§ Records for this exercise

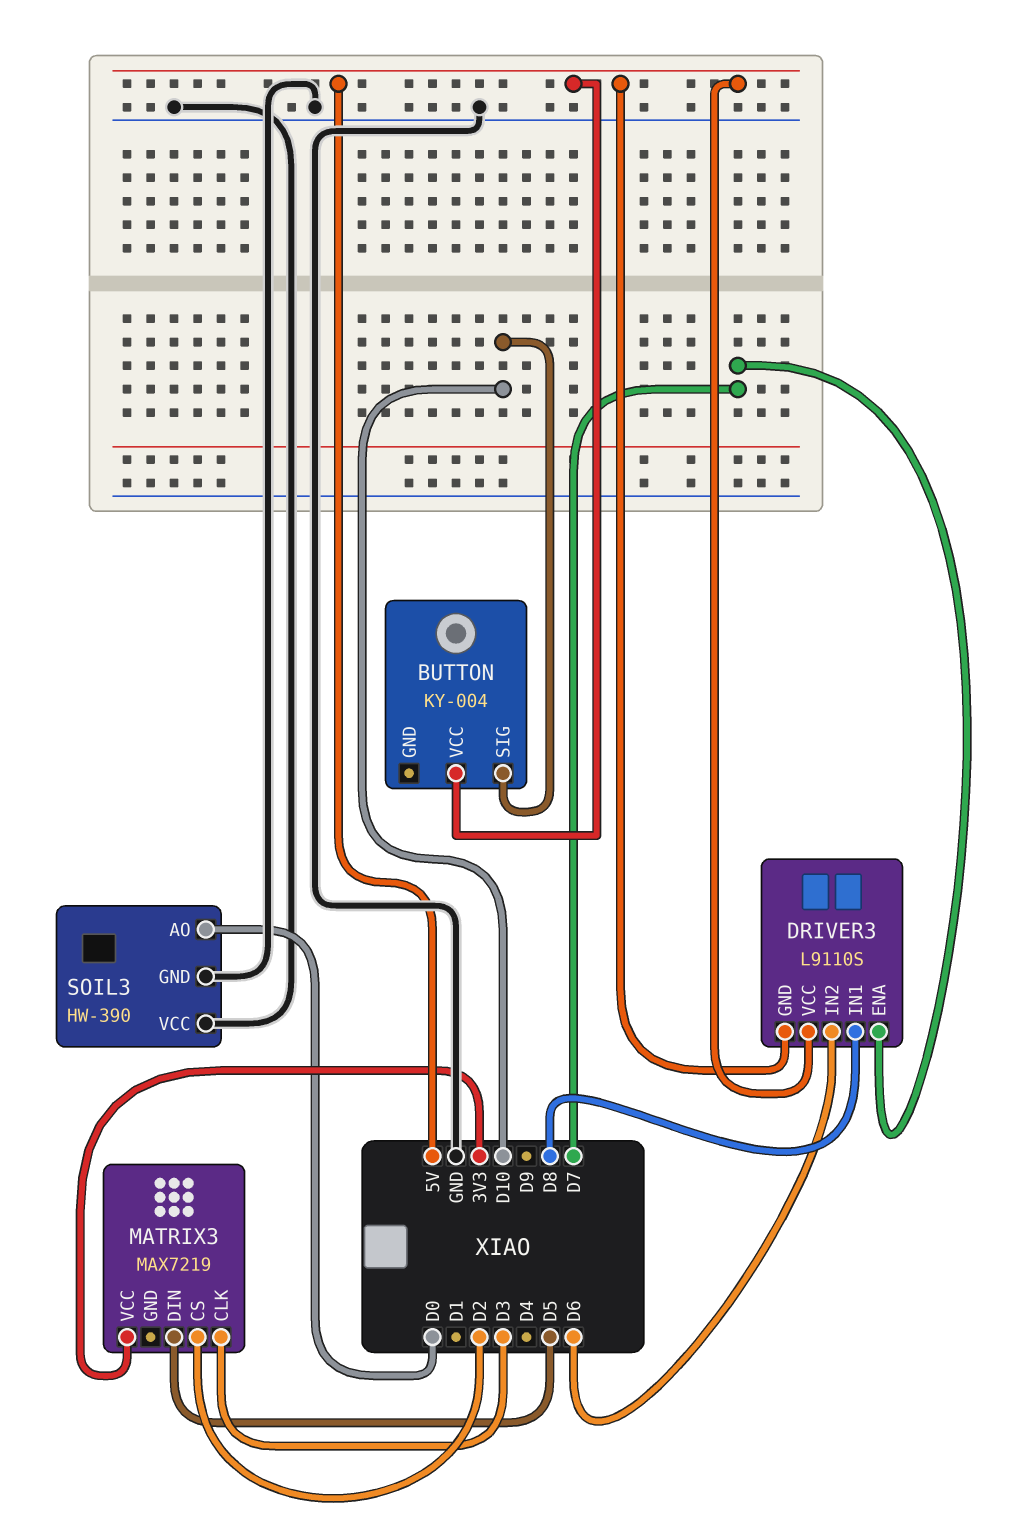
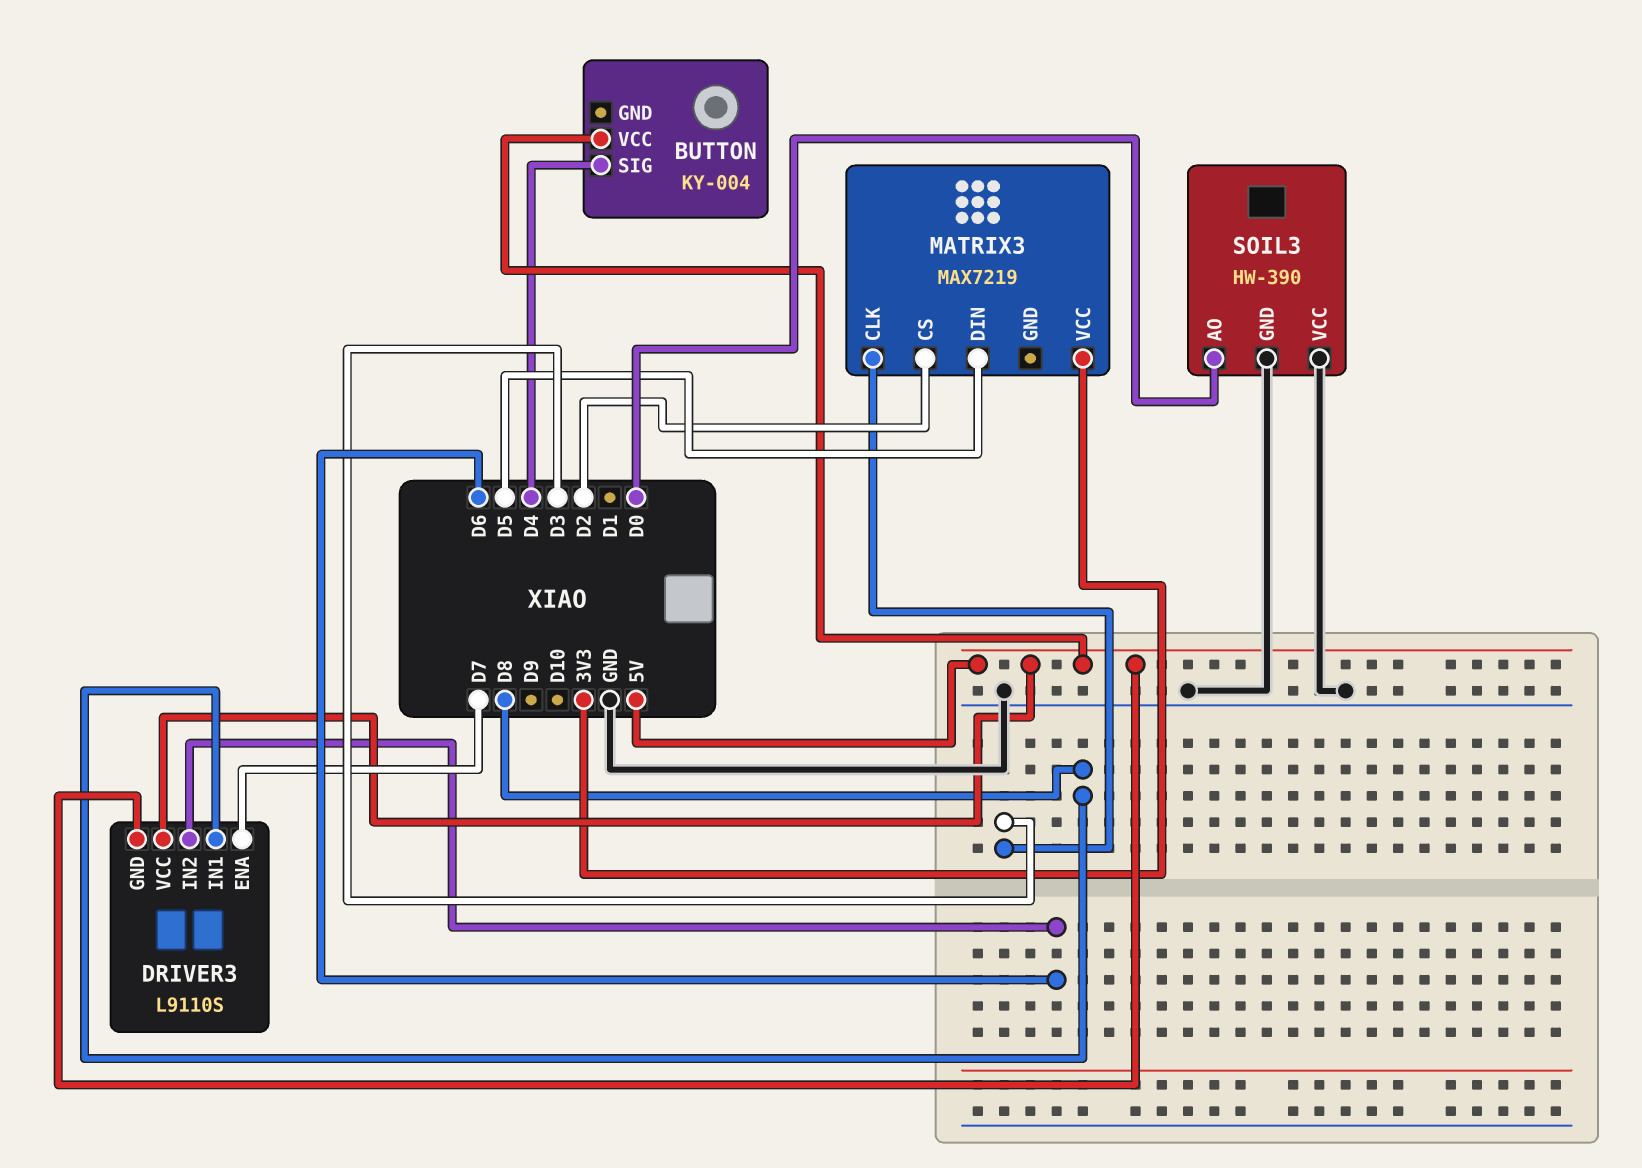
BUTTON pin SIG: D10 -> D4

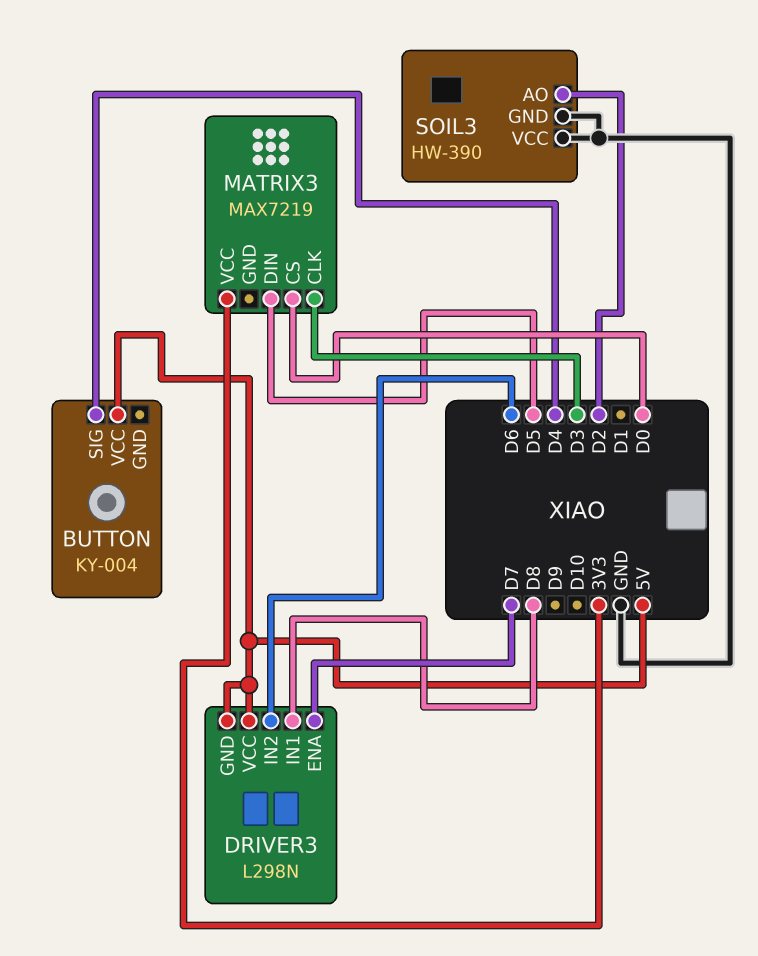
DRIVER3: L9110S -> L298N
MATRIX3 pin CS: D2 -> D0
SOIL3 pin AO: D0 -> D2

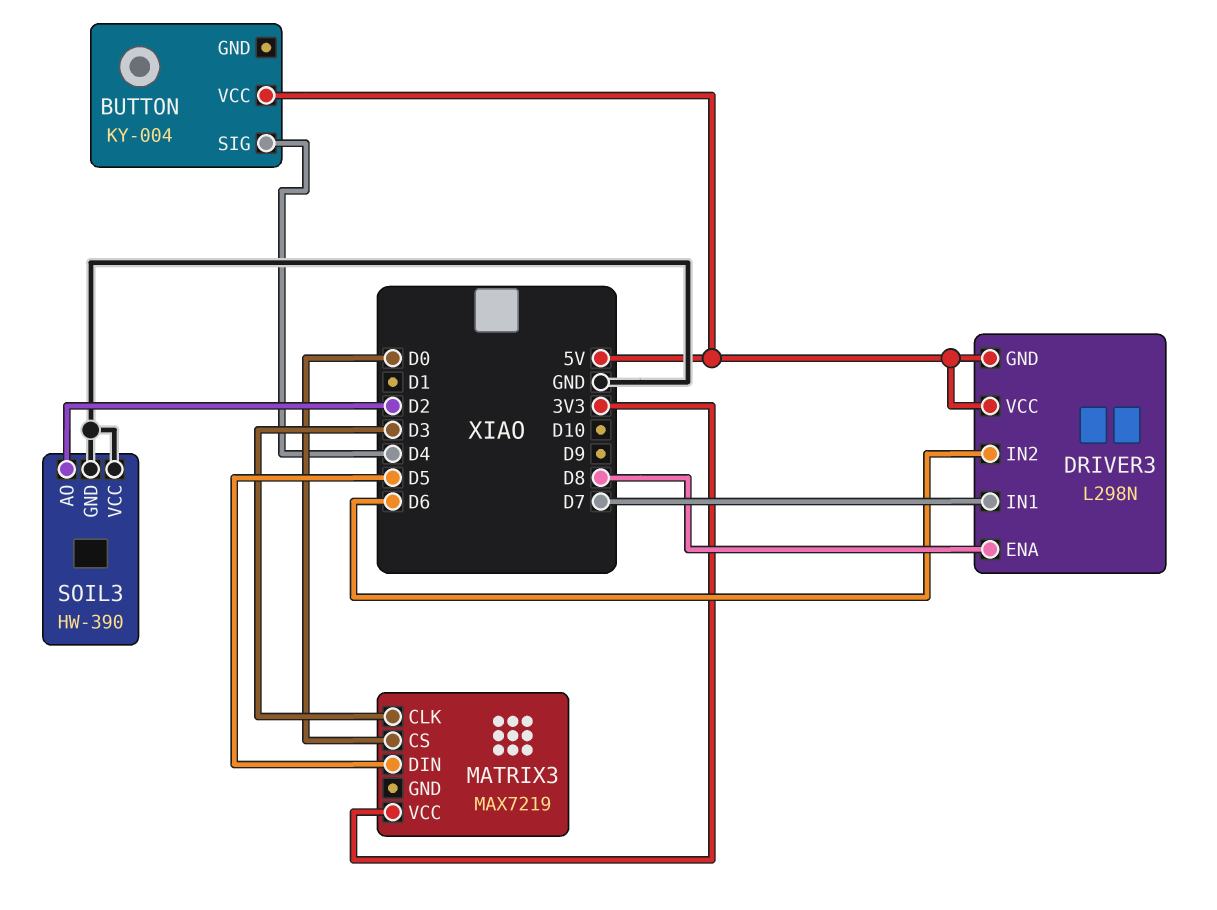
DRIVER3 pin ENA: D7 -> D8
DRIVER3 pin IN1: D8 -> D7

--

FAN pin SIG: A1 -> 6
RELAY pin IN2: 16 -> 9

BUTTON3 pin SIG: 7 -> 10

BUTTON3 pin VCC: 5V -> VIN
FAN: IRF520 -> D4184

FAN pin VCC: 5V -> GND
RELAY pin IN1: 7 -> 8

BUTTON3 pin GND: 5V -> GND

§ How to complete this task
Only the lines from the one containing "FAN pin VCC: 5V -> GND" through the one containing "BUTTON3 pin GND: 5V -> GND" are to be retyped, both boundary lines included, with no other material.

§ Solution to the exercise
FAN pin VCC: 5V -> GND
RELAY pin IN1: 7 -> 8

BUTTON3 pin GND: 5V -> GND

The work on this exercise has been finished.